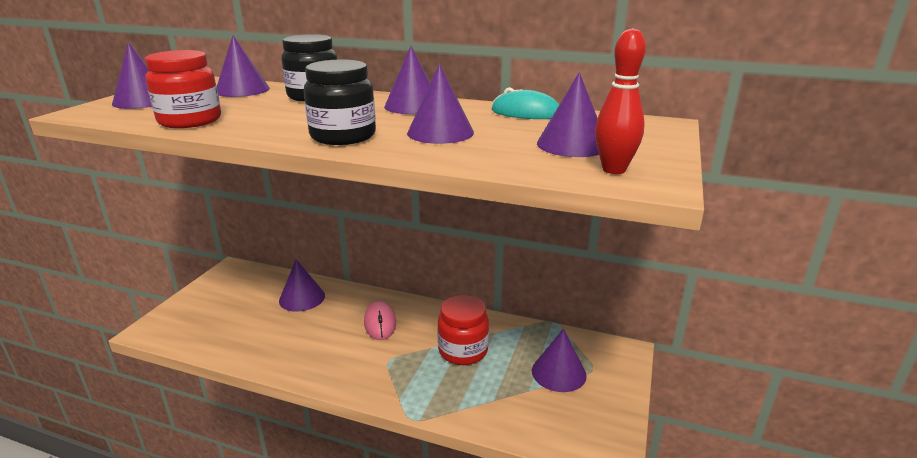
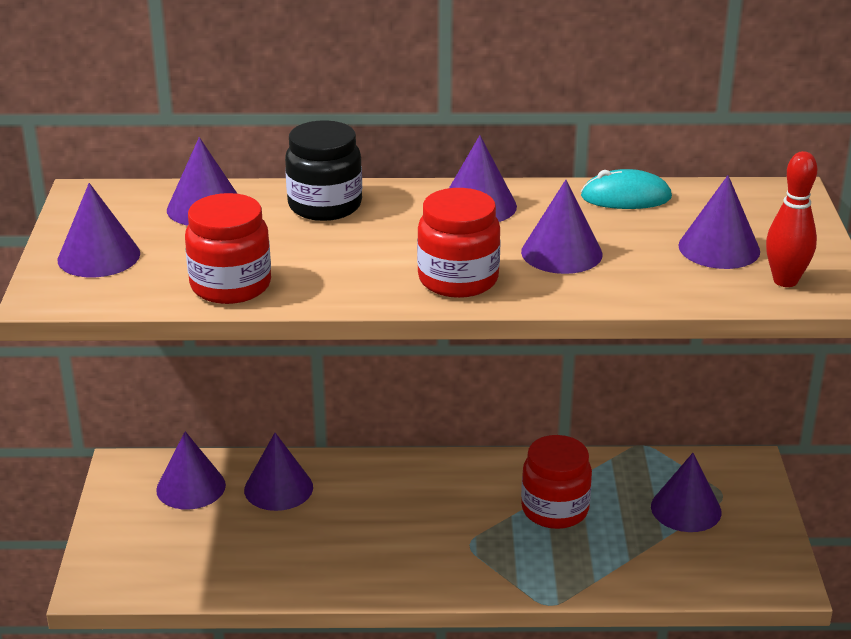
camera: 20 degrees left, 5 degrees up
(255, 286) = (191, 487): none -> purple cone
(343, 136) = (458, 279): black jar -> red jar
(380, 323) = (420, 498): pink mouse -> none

□ □ □ □

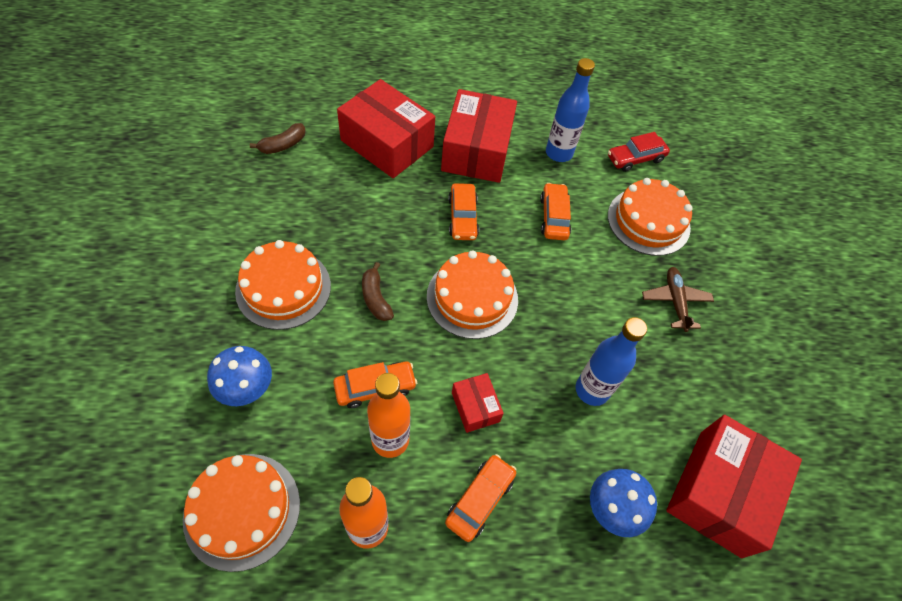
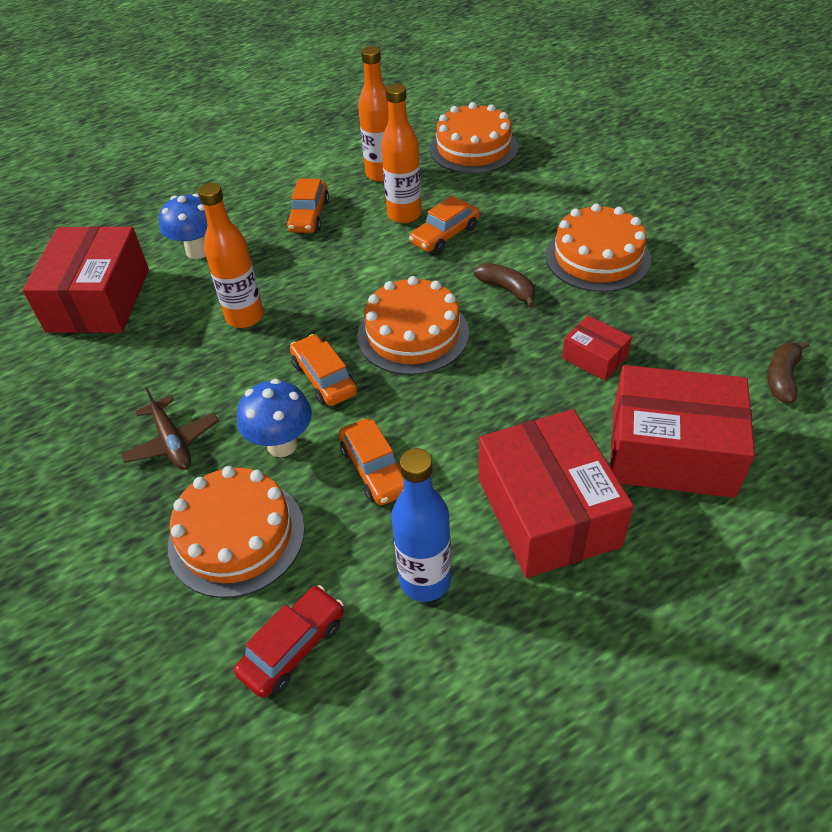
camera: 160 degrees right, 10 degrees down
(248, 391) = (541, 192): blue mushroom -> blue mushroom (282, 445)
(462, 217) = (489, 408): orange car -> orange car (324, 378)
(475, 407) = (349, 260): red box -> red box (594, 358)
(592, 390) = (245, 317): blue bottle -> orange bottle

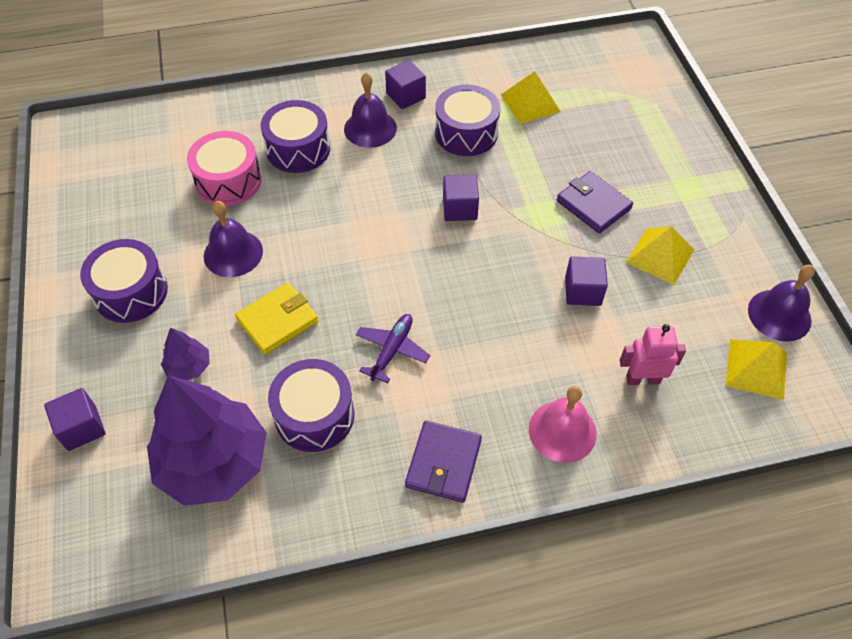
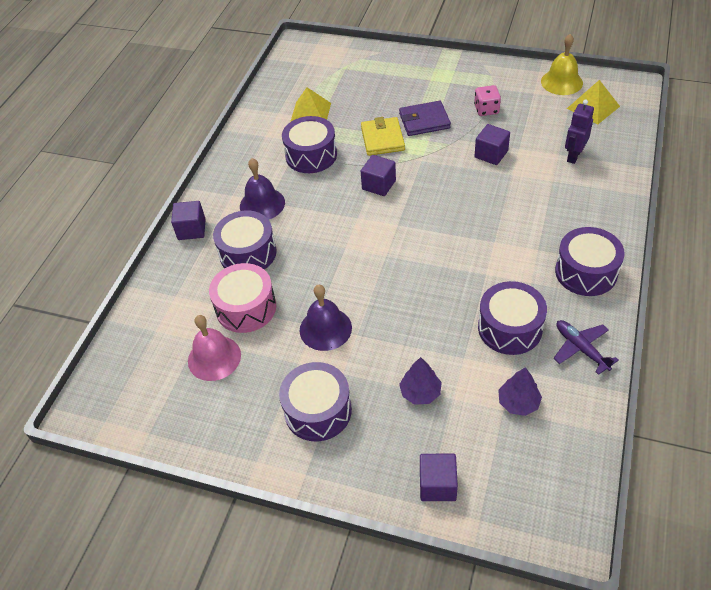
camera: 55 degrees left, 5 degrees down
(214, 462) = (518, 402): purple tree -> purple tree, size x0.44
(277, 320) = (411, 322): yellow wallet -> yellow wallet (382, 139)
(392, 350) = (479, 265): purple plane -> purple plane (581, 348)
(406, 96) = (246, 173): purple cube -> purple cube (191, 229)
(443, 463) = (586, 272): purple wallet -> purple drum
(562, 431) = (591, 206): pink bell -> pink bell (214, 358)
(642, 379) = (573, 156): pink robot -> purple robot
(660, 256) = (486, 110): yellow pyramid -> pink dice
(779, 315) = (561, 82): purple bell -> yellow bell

□ □ □ □

- _Problem_: Between and including the line with "(248, 391) = (541, 192): blue" and the line with "(779, 315) = (561, 82): purple", repeat every line exactly as it appears above, with pictures left out.

- _Answer section_:
(248, 391) = (541, 192): blue mushroom -> blue mushroom (282, 445)
(462, 217) = (489, 408): orange car -> orange car (324, 378)
(475, 407) = (349, 260): red box -> red box (594, 358)
(592, 390) = (245, 317): blue bottle -> orange bottle

camera: 55 degrees left, 5 degrees down
(214, 462) = (518, 402): purple tree -> purple tree, size x0.44
(277, 320) = (411, 322): yellow wallet -> yellow wallet (382, 139)
(392, 350) = (479, 265): purple plane -> purple plane (581, 348)
(406, 96) = (246, 173): purple cube -> purple cube (191, 229)
(443, 463) = (586, 272): purple wallet -> purple drum
(562, 431) = (591, 206): pink bell -> pink bell (214, 358)
(642, 379) = (573, 156): pink robot -> purple robot
(660, 256) = (486, 110): yellow pyramid -> pink dice
(779, 315) = (561, 82): purple bell -> yellow bell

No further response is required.